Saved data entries

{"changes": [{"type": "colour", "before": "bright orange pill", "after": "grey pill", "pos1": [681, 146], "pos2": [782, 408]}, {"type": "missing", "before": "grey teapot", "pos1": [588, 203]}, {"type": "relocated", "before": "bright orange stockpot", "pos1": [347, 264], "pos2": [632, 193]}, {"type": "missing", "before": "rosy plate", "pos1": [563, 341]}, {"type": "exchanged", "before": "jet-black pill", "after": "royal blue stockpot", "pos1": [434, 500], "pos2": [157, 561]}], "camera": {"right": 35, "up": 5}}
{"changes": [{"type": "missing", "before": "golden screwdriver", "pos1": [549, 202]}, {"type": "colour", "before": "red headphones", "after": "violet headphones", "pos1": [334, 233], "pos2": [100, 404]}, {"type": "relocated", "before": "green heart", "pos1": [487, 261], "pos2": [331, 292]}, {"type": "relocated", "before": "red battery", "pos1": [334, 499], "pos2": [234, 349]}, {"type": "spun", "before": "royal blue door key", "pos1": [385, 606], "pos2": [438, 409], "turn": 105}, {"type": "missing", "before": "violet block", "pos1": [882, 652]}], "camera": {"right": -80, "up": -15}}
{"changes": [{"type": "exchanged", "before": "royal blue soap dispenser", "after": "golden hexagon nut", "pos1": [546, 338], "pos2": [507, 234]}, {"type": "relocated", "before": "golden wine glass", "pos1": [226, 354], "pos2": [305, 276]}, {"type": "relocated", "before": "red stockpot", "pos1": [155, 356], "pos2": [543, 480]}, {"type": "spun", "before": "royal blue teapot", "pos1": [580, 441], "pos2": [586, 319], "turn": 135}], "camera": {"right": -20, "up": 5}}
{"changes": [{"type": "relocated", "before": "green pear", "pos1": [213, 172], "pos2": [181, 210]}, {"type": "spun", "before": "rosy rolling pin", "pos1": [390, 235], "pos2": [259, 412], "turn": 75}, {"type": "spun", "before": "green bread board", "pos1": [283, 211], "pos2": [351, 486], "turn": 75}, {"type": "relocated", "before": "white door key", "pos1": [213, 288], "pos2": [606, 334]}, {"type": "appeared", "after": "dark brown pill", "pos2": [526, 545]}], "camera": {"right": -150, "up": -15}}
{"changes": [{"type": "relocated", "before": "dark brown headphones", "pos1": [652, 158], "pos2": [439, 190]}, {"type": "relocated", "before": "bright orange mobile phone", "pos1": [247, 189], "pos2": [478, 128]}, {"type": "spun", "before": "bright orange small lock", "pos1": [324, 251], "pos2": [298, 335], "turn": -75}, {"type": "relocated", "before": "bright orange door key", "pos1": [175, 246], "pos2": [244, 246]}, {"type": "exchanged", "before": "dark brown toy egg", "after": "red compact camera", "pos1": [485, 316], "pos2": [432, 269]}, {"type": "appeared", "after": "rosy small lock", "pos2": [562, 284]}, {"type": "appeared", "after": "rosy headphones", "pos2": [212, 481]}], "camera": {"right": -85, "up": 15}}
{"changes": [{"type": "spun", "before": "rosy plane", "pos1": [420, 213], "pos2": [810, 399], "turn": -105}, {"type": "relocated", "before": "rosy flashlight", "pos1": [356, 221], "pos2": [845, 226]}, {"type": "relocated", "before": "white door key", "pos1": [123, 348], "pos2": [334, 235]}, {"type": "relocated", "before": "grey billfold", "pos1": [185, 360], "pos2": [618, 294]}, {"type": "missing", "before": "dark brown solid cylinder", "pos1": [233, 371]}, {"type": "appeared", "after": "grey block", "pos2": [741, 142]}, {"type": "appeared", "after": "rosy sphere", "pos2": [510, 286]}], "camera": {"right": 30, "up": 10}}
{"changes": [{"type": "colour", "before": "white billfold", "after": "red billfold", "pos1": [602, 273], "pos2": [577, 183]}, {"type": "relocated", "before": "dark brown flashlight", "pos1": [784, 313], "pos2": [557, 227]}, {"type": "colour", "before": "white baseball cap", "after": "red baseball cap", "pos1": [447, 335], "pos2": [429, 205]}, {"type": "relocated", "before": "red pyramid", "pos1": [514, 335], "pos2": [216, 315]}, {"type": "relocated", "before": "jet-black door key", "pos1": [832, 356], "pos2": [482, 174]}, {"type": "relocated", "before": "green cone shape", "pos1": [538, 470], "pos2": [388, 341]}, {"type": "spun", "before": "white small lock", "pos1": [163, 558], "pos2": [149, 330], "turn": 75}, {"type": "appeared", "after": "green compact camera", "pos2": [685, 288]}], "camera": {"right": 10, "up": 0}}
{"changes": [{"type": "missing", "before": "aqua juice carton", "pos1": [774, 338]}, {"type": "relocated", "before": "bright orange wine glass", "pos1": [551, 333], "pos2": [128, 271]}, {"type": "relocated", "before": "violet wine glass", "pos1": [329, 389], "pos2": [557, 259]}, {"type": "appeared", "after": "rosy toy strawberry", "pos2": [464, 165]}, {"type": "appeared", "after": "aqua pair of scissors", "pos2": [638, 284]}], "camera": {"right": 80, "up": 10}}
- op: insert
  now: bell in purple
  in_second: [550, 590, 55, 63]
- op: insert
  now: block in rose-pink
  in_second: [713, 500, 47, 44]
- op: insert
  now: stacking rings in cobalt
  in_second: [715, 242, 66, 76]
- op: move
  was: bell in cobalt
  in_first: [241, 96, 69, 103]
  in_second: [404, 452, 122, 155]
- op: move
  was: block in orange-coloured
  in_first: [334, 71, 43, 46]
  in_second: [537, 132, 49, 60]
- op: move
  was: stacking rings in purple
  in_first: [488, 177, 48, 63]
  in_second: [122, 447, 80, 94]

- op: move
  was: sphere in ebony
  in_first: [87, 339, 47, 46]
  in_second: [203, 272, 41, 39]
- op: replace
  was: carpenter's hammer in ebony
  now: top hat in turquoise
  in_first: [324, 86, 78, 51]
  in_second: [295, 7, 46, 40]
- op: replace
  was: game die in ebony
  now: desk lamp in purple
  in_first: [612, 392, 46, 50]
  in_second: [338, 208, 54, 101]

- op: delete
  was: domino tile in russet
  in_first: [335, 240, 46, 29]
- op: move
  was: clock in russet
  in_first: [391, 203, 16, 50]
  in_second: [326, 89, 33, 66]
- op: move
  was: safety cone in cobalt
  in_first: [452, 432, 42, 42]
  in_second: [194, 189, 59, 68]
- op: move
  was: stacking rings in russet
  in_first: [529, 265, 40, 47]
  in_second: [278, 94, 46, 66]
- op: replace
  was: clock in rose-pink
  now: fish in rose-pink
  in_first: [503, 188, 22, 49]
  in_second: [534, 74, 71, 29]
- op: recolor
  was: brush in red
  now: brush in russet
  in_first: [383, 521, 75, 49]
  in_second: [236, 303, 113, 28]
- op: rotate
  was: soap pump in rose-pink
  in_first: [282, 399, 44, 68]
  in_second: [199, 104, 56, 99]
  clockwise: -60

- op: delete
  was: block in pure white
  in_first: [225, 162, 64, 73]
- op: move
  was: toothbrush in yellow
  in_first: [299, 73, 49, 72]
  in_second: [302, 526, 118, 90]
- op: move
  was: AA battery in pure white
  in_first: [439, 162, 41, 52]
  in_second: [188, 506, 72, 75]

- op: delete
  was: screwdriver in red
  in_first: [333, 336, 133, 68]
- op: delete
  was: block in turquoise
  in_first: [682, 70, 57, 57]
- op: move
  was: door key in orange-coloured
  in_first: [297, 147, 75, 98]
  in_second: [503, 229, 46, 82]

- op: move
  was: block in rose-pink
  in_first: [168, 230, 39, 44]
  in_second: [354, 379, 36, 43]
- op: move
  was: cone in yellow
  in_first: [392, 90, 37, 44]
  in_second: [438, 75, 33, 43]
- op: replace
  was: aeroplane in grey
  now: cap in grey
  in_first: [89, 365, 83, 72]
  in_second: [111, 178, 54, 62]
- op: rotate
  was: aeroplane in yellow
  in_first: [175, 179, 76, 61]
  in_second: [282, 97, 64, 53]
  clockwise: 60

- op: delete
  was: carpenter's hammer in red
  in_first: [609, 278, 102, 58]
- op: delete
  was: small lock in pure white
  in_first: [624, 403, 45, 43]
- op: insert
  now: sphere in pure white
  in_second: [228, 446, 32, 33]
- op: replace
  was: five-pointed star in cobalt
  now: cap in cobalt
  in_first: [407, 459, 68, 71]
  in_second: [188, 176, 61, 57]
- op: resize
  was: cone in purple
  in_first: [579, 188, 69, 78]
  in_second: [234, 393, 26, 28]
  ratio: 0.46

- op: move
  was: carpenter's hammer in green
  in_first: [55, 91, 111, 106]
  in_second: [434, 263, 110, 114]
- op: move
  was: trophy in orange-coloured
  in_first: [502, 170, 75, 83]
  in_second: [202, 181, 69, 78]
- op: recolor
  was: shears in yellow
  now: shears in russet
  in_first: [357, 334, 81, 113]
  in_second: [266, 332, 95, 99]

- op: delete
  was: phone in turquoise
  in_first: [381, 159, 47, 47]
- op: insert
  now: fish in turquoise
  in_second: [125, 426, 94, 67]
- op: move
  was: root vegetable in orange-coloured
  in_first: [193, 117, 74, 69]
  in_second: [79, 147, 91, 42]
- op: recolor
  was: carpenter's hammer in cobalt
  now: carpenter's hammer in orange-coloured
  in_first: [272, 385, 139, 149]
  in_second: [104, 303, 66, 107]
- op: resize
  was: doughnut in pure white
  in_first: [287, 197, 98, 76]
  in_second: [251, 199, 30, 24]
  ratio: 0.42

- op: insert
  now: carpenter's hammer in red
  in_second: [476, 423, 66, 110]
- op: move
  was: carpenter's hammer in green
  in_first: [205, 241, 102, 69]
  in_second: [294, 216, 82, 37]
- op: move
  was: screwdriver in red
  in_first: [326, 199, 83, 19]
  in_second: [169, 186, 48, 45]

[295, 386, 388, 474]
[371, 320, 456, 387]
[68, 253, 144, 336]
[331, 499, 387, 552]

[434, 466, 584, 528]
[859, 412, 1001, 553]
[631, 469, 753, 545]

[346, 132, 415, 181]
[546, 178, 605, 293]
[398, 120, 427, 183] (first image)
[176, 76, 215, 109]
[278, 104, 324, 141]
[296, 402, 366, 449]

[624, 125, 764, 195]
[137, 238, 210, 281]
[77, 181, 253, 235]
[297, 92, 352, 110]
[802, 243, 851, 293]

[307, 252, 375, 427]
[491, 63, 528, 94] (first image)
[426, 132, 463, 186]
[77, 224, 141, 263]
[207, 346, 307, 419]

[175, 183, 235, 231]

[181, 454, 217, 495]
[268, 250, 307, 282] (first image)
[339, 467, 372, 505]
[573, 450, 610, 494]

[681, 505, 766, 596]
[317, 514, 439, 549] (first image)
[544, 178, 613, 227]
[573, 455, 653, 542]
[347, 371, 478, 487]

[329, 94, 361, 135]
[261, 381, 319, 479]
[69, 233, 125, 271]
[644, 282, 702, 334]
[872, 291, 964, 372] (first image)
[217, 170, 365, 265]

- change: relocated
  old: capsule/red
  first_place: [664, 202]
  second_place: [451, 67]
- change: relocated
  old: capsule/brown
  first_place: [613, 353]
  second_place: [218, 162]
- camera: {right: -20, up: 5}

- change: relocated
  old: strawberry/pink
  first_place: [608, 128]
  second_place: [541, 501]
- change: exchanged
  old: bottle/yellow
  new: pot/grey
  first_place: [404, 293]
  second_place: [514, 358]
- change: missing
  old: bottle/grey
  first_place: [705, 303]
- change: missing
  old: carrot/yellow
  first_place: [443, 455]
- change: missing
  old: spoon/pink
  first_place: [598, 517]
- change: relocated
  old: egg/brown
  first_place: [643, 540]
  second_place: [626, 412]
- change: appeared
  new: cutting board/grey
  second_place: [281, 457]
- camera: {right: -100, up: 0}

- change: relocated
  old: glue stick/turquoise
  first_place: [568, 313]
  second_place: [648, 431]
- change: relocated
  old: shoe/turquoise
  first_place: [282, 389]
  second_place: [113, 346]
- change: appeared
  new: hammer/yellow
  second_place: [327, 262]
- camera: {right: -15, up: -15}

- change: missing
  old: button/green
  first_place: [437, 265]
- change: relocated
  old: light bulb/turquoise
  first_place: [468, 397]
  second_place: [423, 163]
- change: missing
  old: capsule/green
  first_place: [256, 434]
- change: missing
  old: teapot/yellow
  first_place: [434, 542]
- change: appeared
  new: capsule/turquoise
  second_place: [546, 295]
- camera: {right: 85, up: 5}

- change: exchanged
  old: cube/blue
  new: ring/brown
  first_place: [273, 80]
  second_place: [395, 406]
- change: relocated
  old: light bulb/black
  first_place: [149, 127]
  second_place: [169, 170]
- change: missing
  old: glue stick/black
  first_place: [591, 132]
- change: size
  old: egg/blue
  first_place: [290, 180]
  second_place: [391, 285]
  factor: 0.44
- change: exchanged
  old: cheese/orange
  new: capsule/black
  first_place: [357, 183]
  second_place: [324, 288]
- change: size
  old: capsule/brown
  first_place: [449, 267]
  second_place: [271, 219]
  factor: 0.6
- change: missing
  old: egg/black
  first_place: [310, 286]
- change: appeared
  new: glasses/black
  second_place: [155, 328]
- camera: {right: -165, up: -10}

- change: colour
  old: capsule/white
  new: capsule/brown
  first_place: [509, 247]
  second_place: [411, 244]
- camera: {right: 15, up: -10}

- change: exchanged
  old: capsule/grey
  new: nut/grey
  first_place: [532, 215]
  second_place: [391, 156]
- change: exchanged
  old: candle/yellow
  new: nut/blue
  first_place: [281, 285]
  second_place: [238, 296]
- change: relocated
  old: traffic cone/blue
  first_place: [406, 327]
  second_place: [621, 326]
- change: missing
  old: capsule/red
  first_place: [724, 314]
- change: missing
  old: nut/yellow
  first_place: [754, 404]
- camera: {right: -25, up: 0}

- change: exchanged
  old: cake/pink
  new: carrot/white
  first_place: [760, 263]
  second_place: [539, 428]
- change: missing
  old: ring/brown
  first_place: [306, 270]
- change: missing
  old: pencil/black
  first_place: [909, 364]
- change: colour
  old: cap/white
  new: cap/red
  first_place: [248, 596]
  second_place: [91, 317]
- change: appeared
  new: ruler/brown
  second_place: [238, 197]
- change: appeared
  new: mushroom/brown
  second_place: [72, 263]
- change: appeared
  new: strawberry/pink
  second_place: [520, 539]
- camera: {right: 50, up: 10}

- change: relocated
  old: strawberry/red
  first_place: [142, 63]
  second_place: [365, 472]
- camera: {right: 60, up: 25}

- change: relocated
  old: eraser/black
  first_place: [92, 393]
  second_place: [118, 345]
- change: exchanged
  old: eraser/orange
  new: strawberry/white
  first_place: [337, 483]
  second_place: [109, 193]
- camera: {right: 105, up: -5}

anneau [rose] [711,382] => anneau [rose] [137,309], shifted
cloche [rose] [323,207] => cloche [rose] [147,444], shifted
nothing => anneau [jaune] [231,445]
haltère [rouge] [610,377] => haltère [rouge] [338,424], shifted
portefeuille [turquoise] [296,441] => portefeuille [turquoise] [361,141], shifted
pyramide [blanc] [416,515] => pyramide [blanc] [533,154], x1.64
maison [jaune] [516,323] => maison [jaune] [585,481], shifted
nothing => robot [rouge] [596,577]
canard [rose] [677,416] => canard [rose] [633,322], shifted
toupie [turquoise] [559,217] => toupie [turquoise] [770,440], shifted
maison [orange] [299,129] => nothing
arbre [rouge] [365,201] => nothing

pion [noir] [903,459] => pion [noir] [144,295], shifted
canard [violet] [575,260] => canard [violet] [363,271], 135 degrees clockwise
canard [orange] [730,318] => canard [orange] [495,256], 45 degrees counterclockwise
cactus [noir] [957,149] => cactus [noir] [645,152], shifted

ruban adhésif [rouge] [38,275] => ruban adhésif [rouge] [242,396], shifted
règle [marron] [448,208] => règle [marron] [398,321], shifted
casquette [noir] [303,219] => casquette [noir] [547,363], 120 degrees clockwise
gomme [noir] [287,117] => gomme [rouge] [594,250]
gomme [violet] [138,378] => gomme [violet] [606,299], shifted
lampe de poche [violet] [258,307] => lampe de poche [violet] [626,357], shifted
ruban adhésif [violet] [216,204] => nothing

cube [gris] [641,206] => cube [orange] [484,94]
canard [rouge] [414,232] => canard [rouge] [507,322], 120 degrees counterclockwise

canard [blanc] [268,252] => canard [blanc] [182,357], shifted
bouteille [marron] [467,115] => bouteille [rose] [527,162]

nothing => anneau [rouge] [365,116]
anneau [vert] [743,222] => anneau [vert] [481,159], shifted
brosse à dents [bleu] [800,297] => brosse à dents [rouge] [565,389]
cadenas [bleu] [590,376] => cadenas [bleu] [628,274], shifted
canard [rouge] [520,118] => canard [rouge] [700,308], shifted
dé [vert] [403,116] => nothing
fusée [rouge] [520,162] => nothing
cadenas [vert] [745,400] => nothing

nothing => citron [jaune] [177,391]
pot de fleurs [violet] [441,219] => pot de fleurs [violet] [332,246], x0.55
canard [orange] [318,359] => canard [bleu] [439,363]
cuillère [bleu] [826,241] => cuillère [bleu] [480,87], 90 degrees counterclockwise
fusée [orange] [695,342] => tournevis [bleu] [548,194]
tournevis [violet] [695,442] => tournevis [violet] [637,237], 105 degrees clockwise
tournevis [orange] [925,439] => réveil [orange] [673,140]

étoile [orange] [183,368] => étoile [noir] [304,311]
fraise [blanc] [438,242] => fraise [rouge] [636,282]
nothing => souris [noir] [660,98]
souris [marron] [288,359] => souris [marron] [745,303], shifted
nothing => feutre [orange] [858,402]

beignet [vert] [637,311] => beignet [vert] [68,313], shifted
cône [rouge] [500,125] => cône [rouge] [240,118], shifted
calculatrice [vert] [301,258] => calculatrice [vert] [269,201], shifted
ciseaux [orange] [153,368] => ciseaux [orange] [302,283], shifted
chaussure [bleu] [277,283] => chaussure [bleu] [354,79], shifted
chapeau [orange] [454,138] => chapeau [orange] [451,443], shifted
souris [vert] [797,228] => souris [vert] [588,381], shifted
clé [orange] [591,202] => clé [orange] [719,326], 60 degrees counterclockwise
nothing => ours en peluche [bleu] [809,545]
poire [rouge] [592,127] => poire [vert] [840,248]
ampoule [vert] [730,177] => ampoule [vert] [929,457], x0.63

▸ **INSTRUCTIONS FOR THE TASK**: Each line carrying the string "bell" should be copied out from the entries.

▸ **TASK ANSWER**:
  now: bell in purple
  was: bell in cobalt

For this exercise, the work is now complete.